Data to process →

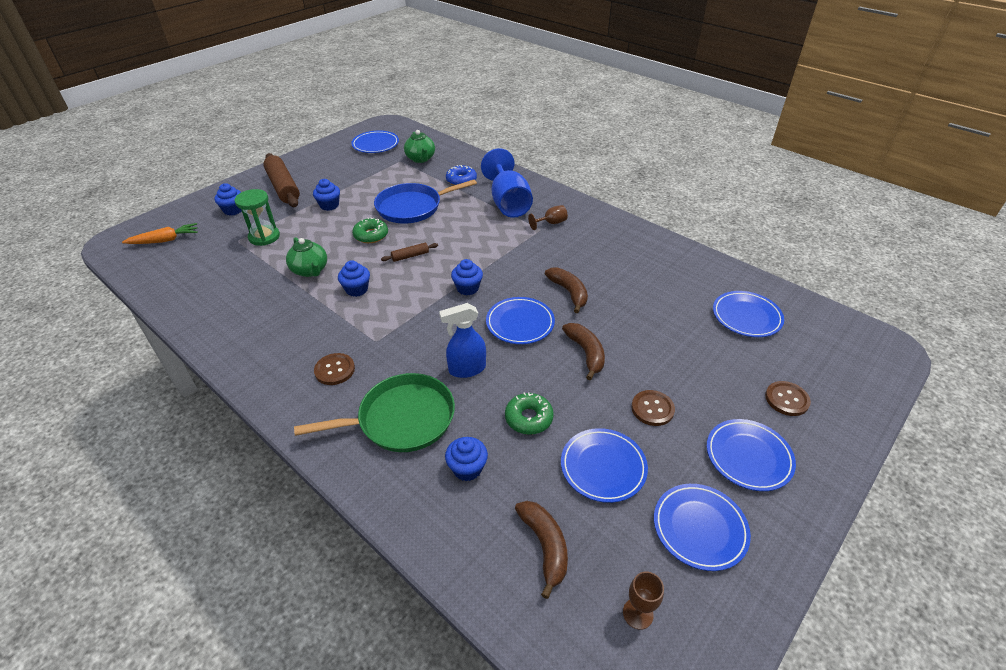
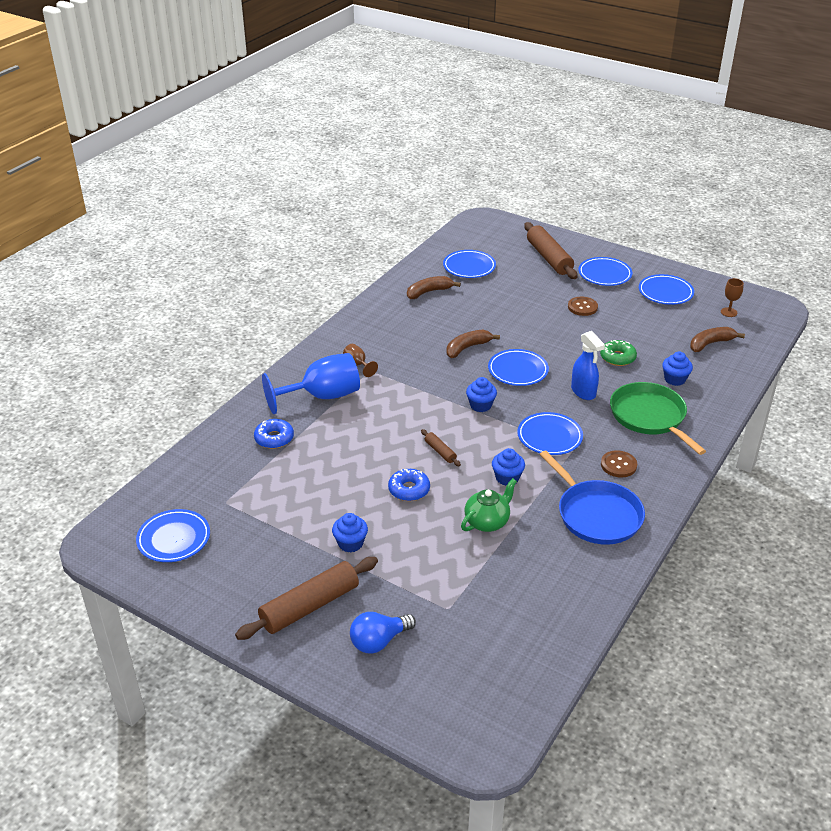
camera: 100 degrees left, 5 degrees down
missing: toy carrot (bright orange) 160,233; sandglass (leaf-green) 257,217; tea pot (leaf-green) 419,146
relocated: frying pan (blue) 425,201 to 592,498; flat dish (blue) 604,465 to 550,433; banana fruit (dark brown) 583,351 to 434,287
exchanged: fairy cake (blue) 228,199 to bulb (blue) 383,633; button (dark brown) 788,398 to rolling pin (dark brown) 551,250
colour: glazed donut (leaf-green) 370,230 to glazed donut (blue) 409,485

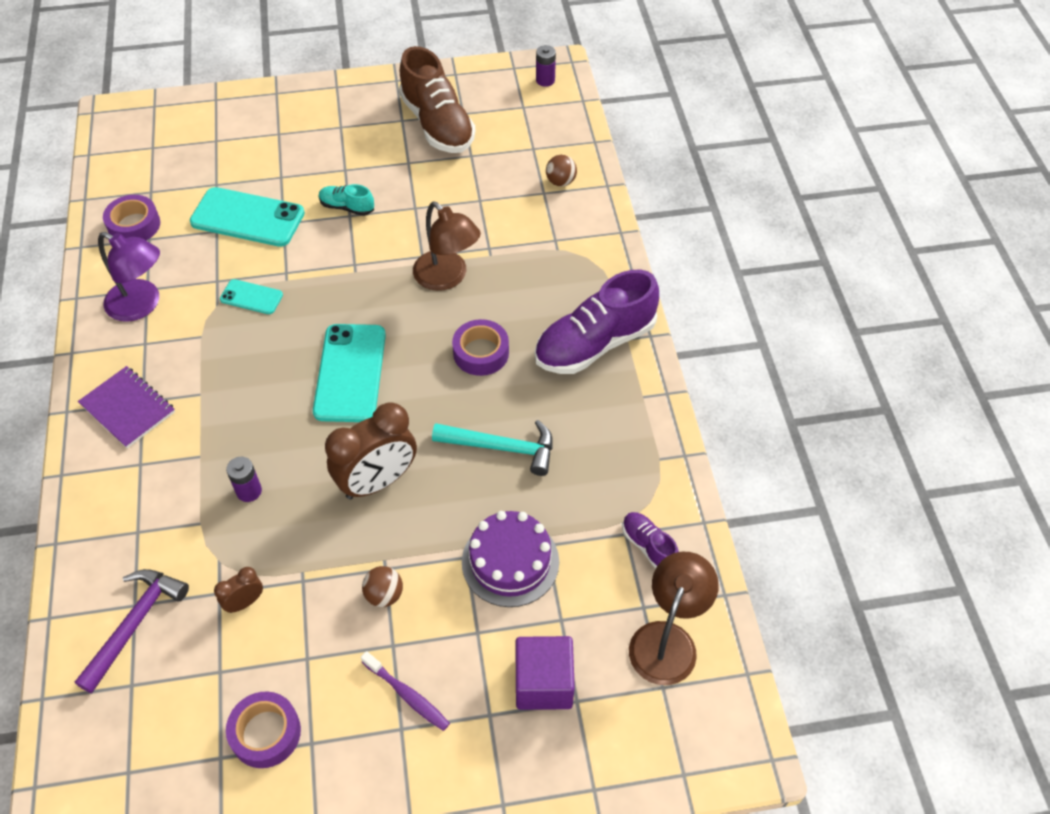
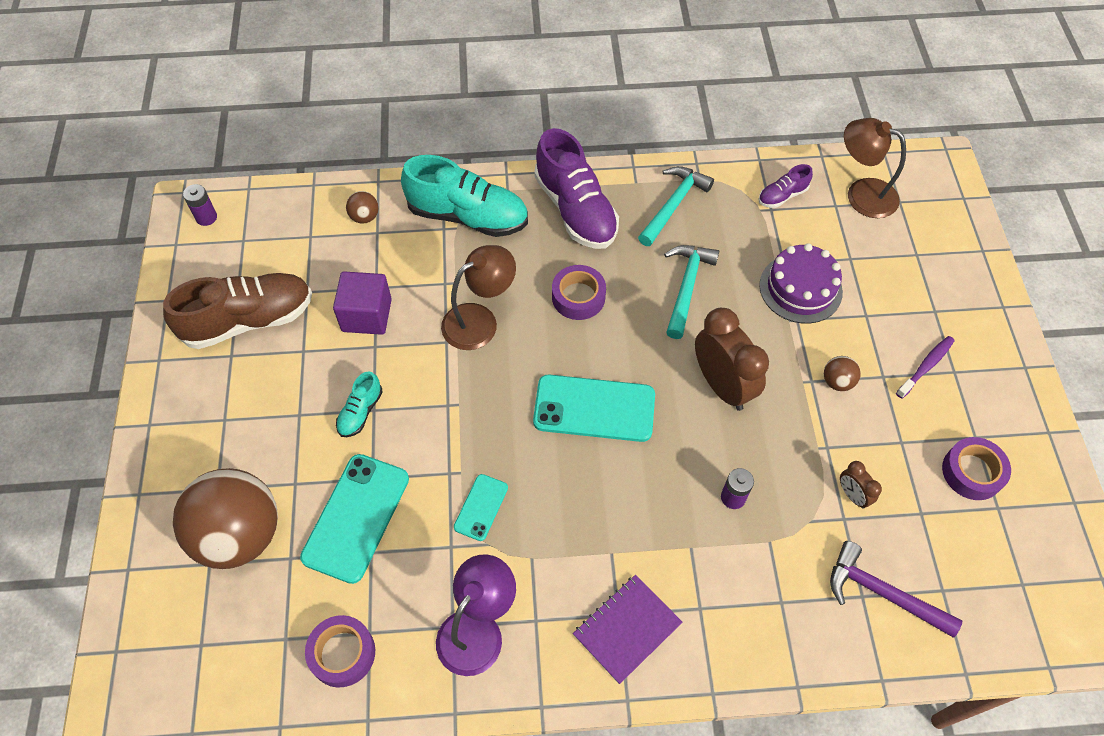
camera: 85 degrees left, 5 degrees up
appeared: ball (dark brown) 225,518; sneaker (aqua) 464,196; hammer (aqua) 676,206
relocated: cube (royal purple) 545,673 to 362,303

--

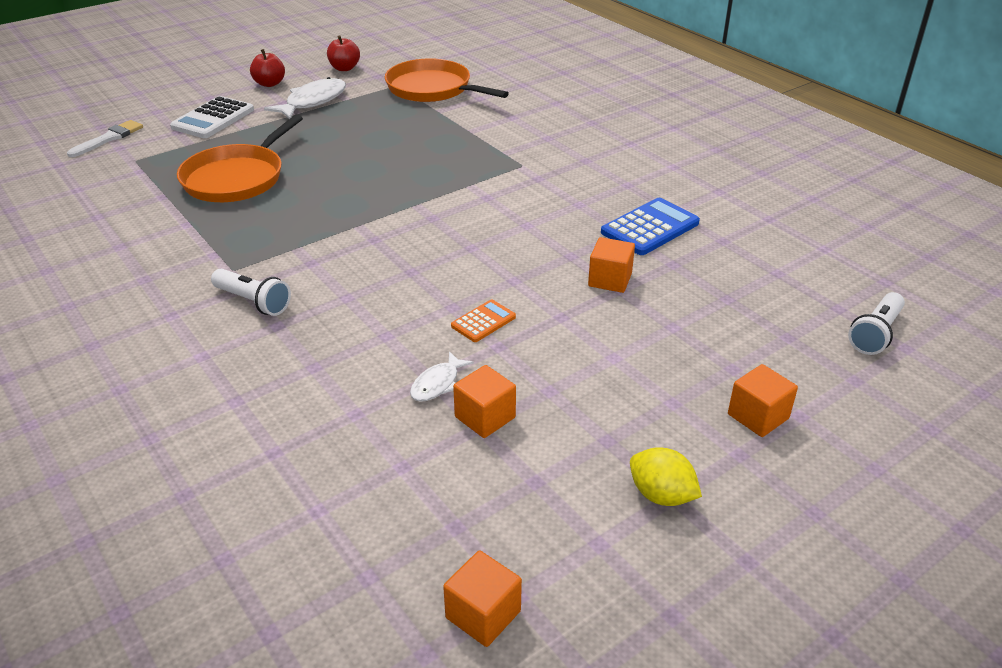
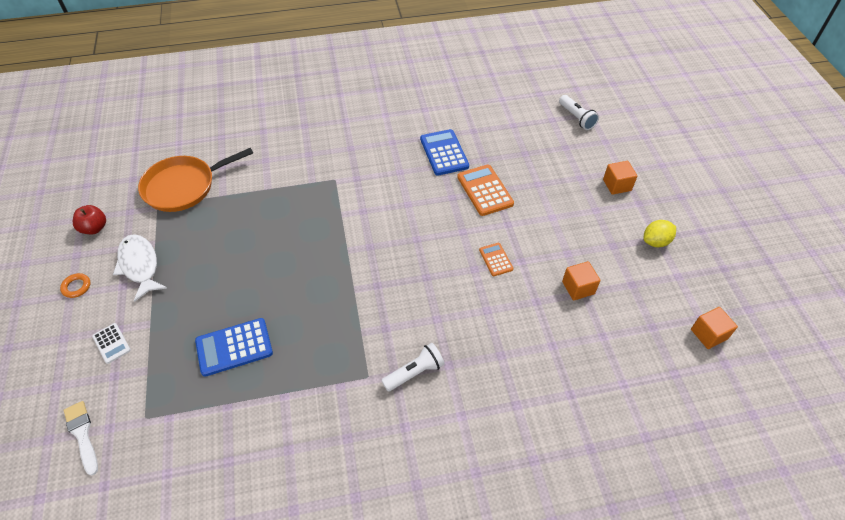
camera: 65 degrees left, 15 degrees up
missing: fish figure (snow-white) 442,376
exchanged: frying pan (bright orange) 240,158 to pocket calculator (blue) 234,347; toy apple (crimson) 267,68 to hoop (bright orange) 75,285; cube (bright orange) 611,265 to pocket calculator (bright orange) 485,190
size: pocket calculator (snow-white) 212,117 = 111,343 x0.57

Directions for this task → In the entries above, one line contains "camera: 100 degrees left, 5 degrees down" and another contains "exchanged: fairy cake". Reproduce exactly those two lines and the lines between them, nothing else.

Solved exercise →
camera: 100 degrees left, 5 degrees down
missing: toy carrot (bright orange) 160,233; sandglass (leaf-green) 257,217; tea pot (leaf-green) 419,146
relocated: frying pan (blue) 425,201 to 592,498; flat dish (blue) 604,465 to 550,433; banana fruit (dark brown) 583,351 to 434,287
exchanged: fairy cake (blue) 228,199 to bulb (blue) 383,633; button (dark brown) 788,398 to rolling pin (dark brown) 551,250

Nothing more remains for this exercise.